LISTED ENTRIES START

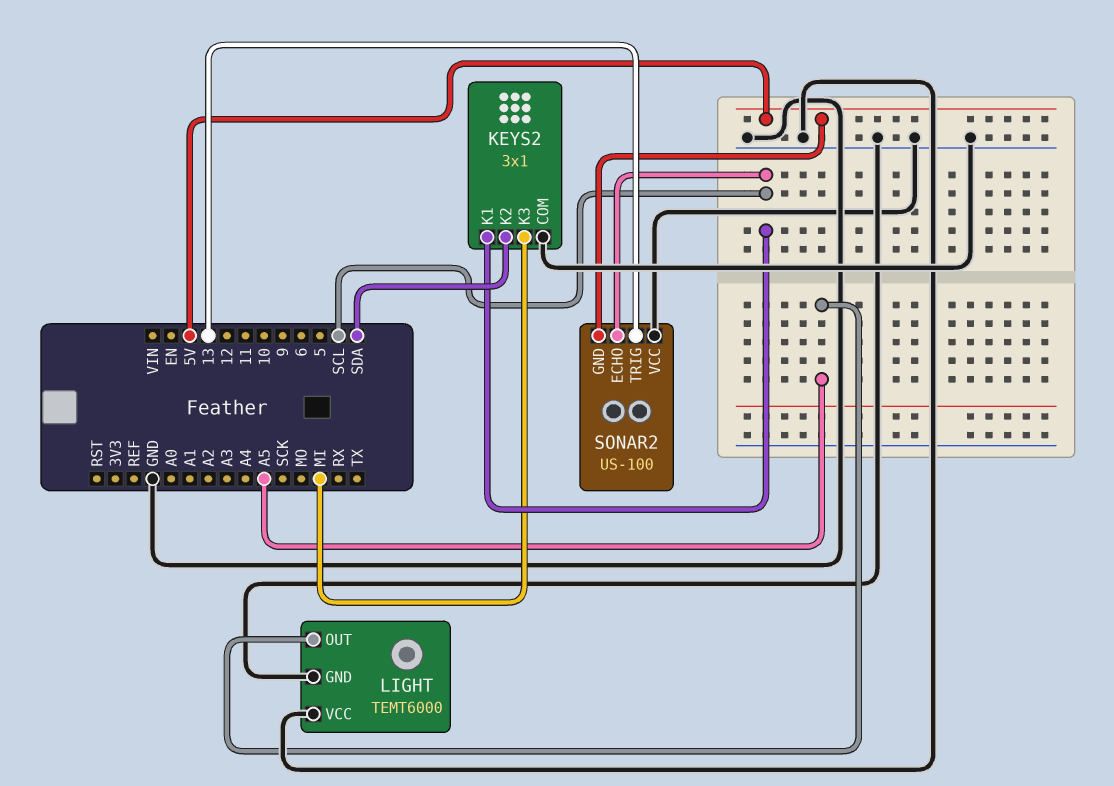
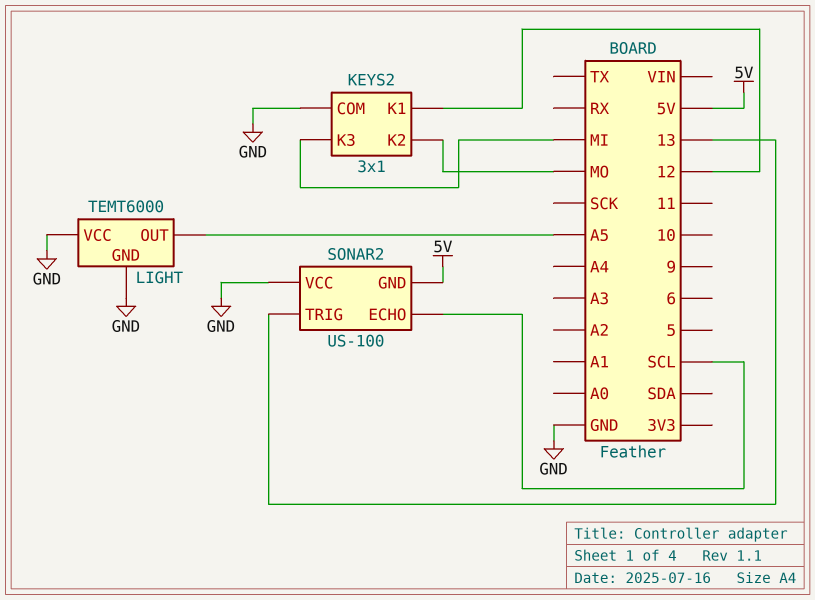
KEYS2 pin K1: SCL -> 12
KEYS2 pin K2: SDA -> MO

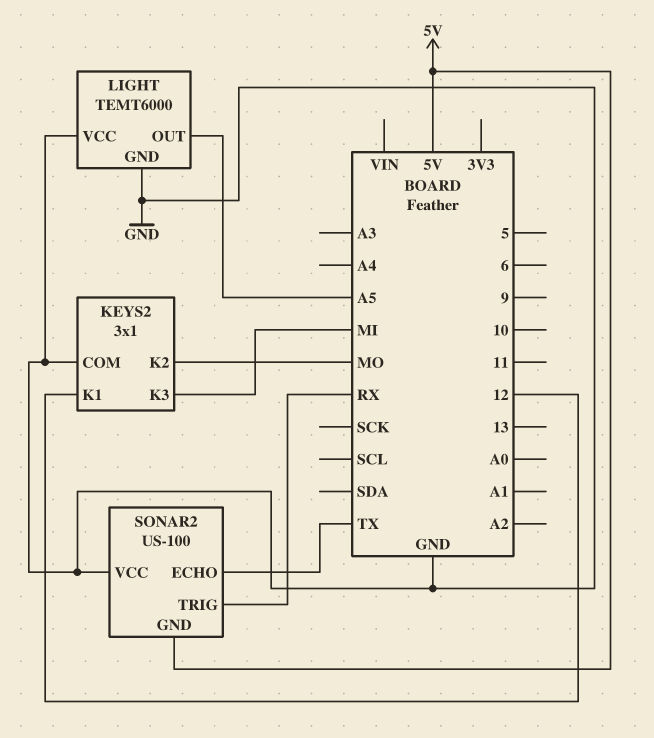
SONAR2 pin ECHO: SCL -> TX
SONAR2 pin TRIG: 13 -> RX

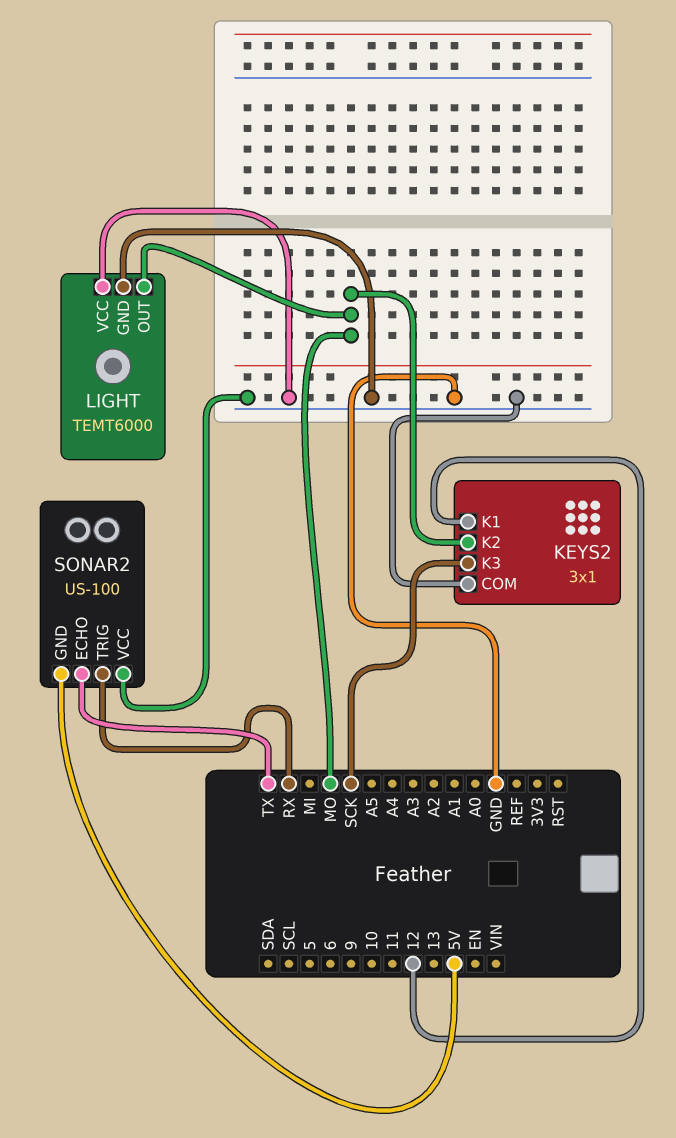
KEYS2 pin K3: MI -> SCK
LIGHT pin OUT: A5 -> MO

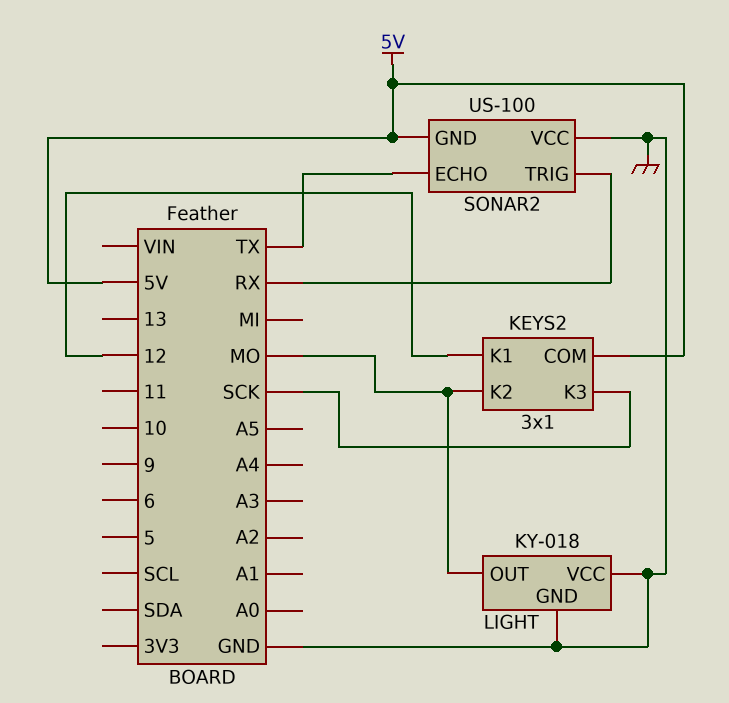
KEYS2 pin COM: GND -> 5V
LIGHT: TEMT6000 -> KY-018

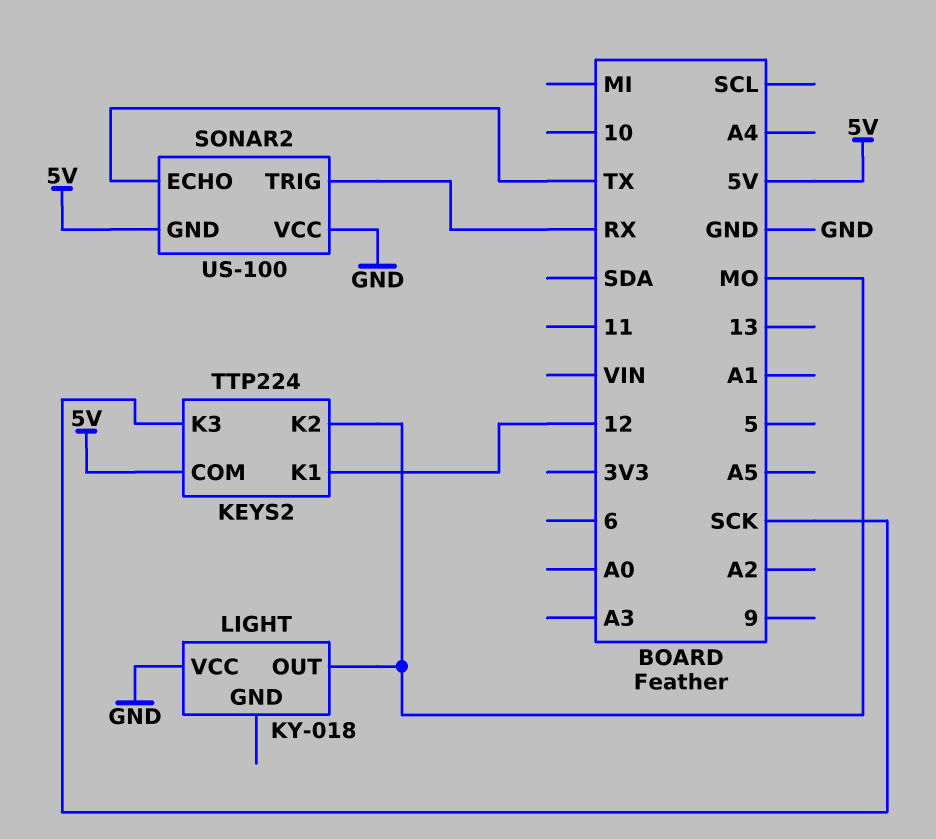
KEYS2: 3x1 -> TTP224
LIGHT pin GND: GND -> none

LISTED ENTRIES END

Leaving every picture out, output the data exactly as it stands.

KEYS2 pin K1: SCL -> 12
KEYS2 pin K2: SDA -> MO

SONAR2 pin ECHO: SCL -> TX
SONAR2 pin TRIG: 13 -> RX

KEYS2 pin K3: MI -> SCK
LIGHT pin OUT: A5 -> MO

KEYS2 pin COM: GND -> 5V
LIGHT: TEMT6000 -> KY-018

KEYS2: 3x1 -> TTP224
LIGHT pin GND: GND -> none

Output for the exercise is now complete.